DATA EXTRACT:

■ ■ ■

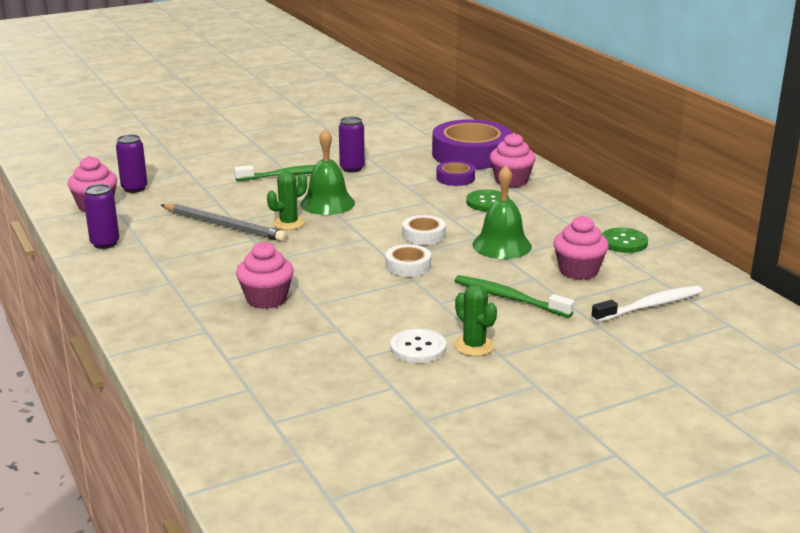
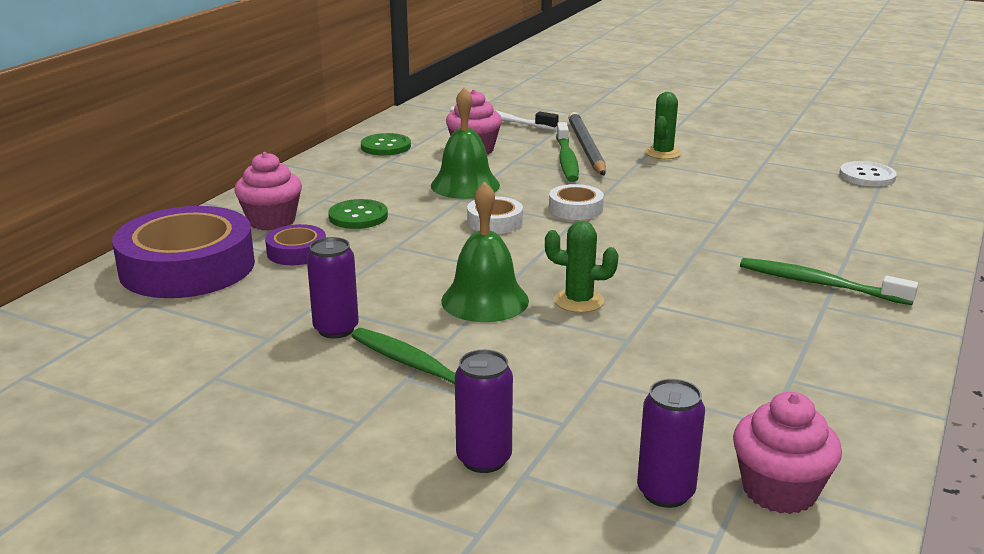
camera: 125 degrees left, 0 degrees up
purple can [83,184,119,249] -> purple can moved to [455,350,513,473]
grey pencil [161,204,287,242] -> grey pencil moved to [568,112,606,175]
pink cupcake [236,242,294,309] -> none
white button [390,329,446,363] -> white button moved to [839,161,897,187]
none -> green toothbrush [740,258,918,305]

■ ■ ■

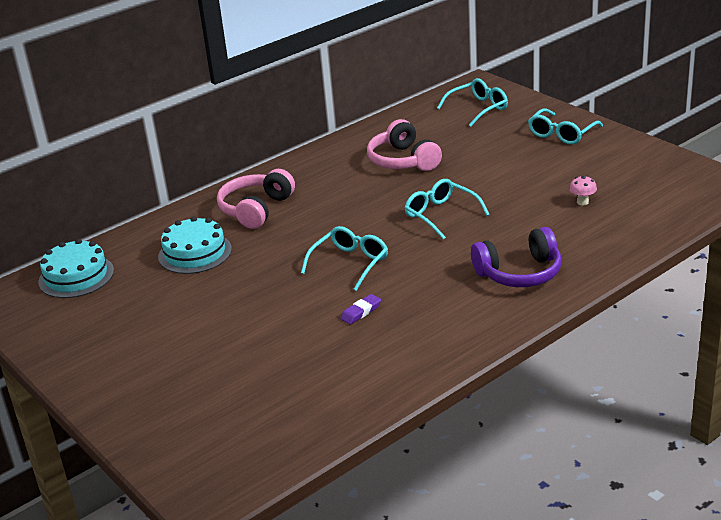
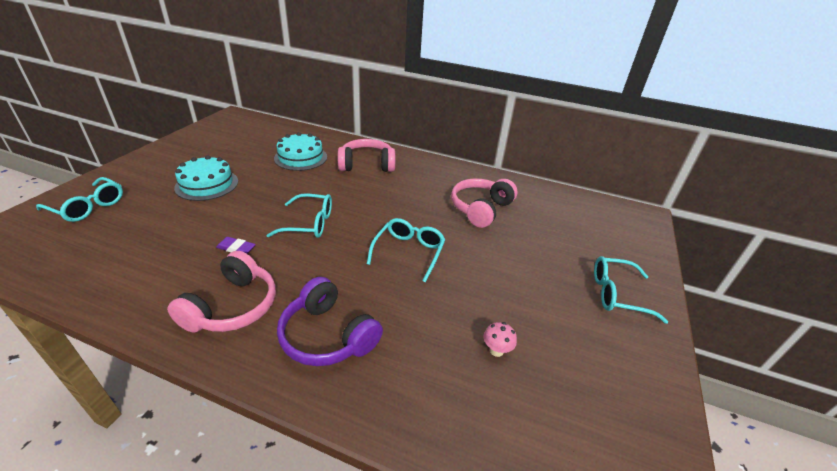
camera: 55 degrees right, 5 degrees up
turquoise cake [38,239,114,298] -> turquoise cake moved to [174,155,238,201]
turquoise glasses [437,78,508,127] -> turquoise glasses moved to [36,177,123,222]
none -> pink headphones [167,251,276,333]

■ ■ ■

Show the lines above with "degrees".

ANSWER TO THE PROBLEM:
camera: 125 degrees left, 0 degrees up
camera: 55 degrees right, 5 degrees up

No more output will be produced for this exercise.